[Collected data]
####################
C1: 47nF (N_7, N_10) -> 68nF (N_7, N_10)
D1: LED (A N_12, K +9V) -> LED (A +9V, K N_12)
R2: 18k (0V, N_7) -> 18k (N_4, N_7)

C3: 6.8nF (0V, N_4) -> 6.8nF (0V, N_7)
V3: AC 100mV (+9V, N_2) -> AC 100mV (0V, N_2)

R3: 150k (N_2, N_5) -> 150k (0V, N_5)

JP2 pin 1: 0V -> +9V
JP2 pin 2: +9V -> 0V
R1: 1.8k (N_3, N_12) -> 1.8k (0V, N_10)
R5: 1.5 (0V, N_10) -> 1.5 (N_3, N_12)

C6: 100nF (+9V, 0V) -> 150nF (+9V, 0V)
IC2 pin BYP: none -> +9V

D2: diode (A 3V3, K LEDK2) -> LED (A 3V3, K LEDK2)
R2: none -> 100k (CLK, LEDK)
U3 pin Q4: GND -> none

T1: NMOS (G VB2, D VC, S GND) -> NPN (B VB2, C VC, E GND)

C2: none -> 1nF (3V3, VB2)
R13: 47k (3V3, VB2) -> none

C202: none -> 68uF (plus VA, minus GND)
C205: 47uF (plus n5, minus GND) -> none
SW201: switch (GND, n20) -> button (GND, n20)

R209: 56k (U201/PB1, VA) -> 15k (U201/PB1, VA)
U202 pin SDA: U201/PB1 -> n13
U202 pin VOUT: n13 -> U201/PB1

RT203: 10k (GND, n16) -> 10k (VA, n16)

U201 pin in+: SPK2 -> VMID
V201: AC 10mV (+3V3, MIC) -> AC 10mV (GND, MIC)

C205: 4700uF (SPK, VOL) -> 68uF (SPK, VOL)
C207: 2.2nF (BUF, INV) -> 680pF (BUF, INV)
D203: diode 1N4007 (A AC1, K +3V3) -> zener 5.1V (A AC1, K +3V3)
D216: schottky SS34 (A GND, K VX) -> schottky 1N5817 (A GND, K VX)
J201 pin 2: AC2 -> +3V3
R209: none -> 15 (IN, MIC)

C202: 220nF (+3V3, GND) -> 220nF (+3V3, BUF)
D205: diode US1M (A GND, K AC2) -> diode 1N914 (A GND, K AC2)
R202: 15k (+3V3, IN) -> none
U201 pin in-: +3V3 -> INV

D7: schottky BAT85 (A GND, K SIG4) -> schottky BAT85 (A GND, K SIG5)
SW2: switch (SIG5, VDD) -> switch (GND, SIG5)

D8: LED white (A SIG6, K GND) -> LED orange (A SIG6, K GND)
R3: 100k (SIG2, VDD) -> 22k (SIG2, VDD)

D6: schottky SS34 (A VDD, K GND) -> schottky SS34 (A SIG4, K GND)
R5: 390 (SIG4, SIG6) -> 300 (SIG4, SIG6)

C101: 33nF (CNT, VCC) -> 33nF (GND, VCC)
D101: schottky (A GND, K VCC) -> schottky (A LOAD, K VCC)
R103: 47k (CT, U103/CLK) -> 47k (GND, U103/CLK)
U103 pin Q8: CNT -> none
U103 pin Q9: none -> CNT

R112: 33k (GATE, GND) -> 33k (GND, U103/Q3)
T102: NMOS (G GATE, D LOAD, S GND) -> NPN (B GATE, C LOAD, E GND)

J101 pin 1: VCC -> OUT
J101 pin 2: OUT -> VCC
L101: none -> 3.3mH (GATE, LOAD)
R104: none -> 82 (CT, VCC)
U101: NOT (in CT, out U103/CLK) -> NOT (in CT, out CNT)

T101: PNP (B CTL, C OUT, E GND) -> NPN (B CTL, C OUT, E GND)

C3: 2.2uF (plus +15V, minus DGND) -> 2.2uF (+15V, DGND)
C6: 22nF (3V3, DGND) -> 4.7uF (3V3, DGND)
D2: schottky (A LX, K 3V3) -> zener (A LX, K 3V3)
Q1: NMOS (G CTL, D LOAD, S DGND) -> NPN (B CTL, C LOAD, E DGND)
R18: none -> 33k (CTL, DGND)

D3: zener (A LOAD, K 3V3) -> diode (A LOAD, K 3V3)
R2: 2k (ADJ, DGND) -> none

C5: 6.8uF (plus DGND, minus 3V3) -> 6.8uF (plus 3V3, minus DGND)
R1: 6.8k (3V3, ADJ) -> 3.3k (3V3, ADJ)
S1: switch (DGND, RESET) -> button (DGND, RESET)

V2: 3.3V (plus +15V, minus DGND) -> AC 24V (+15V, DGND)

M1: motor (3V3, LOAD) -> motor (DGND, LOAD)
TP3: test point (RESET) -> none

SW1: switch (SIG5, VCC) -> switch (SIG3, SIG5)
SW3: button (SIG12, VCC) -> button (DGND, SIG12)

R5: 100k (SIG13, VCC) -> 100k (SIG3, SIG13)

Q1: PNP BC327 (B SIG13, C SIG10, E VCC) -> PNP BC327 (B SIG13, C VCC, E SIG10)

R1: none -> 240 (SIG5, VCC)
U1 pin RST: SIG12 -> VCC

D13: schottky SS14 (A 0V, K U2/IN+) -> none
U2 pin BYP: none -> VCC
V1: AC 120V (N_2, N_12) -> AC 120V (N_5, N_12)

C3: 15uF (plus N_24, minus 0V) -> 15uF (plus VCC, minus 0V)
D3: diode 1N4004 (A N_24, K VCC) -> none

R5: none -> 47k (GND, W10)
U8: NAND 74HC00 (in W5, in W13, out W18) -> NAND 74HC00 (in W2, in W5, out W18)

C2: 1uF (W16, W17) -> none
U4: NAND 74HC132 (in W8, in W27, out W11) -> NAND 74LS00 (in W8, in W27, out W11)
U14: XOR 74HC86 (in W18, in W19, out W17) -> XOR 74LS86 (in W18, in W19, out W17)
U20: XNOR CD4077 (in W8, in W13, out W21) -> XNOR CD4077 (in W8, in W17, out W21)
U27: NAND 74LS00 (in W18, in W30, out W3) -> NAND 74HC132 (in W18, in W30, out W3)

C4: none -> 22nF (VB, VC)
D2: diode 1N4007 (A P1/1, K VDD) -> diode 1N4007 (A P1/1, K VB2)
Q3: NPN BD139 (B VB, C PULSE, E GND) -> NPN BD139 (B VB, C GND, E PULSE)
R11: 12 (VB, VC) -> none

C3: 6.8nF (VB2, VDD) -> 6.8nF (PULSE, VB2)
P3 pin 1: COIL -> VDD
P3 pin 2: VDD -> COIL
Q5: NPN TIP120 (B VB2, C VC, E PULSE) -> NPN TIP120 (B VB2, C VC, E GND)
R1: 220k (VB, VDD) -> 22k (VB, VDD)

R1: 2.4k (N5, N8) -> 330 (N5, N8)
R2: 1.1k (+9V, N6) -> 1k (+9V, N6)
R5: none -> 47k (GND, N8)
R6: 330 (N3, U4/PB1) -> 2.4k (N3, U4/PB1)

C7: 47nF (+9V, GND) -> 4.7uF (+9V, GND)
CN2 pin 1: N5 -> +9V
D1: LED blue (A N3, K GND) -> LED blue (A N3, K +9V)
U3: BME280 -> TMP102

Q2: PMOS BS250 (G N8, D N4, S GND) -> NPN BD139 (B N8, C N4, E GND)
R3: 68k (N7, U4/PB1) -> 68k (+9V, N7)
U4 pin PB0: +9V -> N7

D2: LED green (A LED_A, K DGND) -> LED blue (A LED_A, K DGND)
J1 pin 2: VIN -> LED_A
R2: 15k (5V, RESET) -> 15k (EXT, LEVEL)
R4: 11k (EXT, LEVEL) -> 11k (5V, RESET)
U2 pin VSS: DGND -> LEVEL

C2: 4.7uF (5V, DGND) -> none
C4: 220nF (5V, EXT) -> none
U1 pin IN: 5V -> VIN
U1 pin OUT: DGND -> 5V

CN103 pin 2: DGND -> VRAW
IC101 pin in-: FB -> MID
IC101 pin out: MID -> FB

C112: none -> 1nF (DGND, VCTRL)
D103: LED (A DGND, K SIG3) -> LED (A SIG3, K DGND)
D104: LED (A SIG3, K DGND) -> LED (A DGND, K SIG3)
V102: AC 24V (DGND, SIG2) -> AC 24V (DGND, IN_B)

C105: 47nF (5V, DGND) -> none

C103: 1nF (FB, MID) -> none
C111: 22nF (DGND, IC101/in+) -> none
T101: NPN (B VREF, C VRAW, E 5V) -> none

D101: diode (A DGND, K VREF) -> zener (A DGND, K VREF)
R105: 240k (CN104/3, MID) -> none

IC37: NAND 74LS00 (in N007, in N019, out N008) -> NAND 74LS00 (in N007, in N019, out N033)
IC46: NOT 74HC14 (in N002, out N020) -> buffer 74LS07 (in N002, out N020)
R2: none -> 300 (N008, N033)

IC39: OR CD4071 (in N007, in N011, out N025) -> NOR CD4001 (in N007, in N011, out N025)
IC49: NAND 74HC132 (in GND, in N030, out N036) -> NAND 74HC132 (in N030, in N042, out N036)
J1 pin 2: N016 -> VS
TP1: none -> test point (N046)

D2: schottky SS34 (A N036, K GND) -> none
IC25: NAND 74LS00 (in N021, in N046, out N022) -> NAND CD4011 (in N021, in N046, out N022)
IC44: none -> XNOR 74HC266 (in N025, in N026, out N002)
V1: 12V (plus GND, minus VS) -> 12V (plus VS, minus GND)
####################
HOW TO COMPLETE THIS TASK: The answer is the run of lines above from the line containing "U202 pin VOUT: n13 -> U201/PB1" through the line containing "R3: 100k (SIG2, VDD) -> 22k (SIG2, VDD)", copied exactly and alone.

EXERCISE RESPONSE:
U202 pin VOUT: n13 -> U201/PB1

RT203: 10k (GND, n16) -> 10k (VA, n16)

U201 pin in+: SPK2 -> VMID
V201: AC 10mV (+3V3, MIC) -> AC 10mV (GND, MIC)

C205: 4700uF (SPK, VOL) -> 68uF (SPK, VOL)
C207: 2.2nF (BUF, INV) -> 680pF (BUF, INV)
D203: diode 1N4007 (A AC1, K +3V3) -> zener 5.1V (A AC1, K +3V3)
D216: schottky SS34 (A GND, K VX) -> schottky 1N5817 (A GND, K VX)
J201 pin 2: AC2 -> +3V3
R209: none -> 15 (IN, MIC)

C202: 220nF (+3V3, GND) -> 220nF (+3V3, BUF)
D205: diode US1M (A GND, K AC2) -> diode 1N914 (A GND, K AC2)
R202: 15k (+3V3, IN) -> none
U201 pin in-: +3V3 -> INV

D7: schottky BAT85 (A GND, K SIG4) -> schottky BAT85 (A GND, K SIG5)
SW2: switch (SIG5, VDD) -> switch (GND, SIG5)

D8: LED white (A SIG6, K GND) -> LED orange (A SIG6, K GND)
R3: 100k (SIG2, VDD) -> 22k (SIG2, VDD)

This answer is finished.